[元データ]
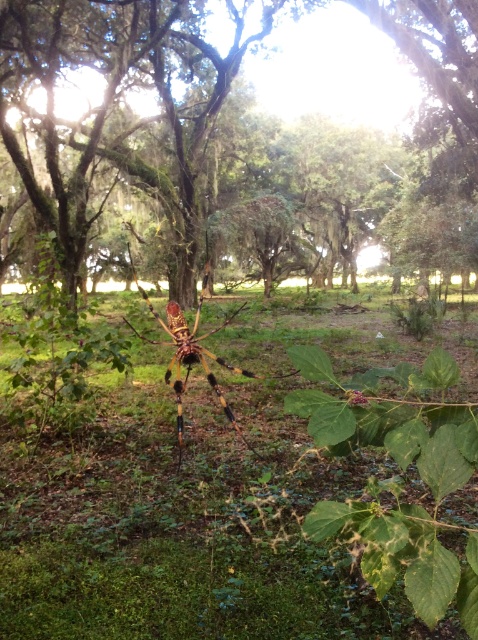
Question: Observing the image, what is the correct spatial positioning of yellow-green textured spider at center in reference to multicolored metallic garden spider at center?

Choices:
 (A) right
 (B) left

Answer: (A)

Question: Which point is closer to the camera taking this photo?

Choices:
 (A) (457, 12)
 (B) (206, 348)

Answer: (B)

Question: Is yellow-green textured spider at center smaller than multicolored metallic garden spider at center?

Choices:
 (A) no
 (B) yes

Answer: (A)

Question: Which point appears closest to the camera in this image?

Choices:
 (A) (180, 436)
 (B) (440, 29)

Answer: (A)

Question: Is the position of yellow-green textured spider at center less distant than that of multicolored metallic garden spider at center?

Choices:
 (A) no
 (B) yes

Answer: (A)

課題の指示:
上の行すべてについて「Choices」を「Options」に変え、それ以外は変更せずに書き直してください。画像は答えに含めないでください。

課題の解答:
Question: Observing the image, what is the correct spatial positioning of yellow-green textured spider at center in reference to multicolored metallic garden spider at center?

Options:
 (A) right
 (B) left

Answer: (A)

Question: Which point is closer to the camera taking this photo?

Options:
 (A) (457, 12)
 (B) (206, 348)

Answer: (B)

Question: Is yellow-green textured spider at center smaller than multicolored metallic garden spider at center?

Options:
 (A) no
 (B) yes

Answer: (A)

Question: Which point appears closest to the camera in this image?

Options:
 (A) (180, 436)
 (B) (440, 29)

Answer: (A)

Question: Is the position of yellow-green textured spider at center less distant than that of multicolored metallic garden spider at center?

Options:
 (A) no
 (B) yes

Answer: (A)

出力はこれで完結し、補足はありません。